## What to do
From the entries below, output the line with "camera: 65 degrees right, 0 degrees up" and each following line up to and including the line with "(245, 576) = (337, 468): blue", exactly as written.

## Records shown
================
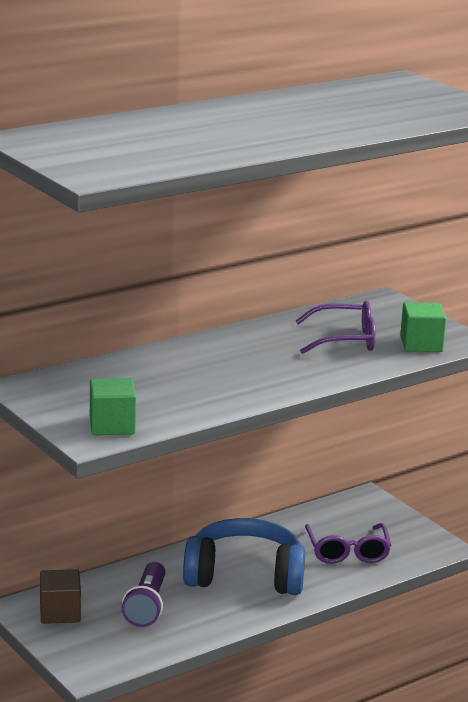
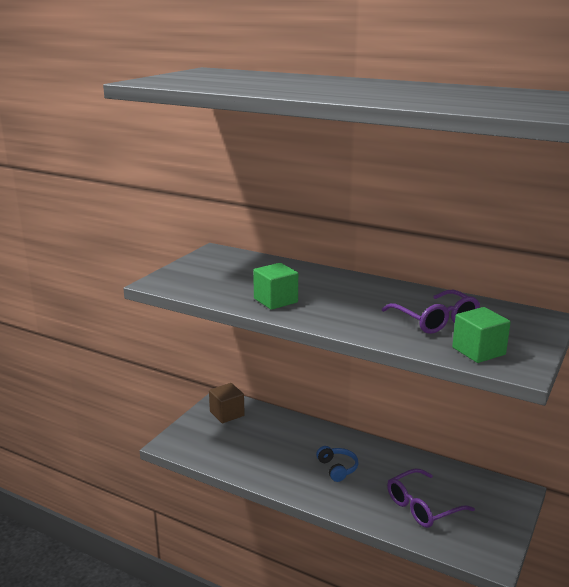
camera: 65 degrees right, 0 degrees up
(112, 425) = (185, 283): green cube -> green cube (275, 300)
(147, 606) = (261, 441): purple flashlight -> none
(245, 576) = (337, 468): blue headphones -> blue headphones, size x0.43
================
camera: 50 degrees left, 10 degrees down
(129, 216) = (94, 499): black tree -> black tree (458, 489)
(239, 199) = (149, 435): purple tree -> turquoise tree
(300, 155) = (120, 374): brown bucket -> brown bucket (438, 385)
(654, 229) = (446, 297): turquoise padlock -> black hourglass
================
## Solution to this task
camera: 65 degrees right, 0 degrees up
(112, 425) = (185, 283): green cube -> green cube (275, 300)
(147, 606) = (261, 441): purple flashlight -> none
(245, 576) = (337, 468): blue headphones -> blue headphones, size x0.43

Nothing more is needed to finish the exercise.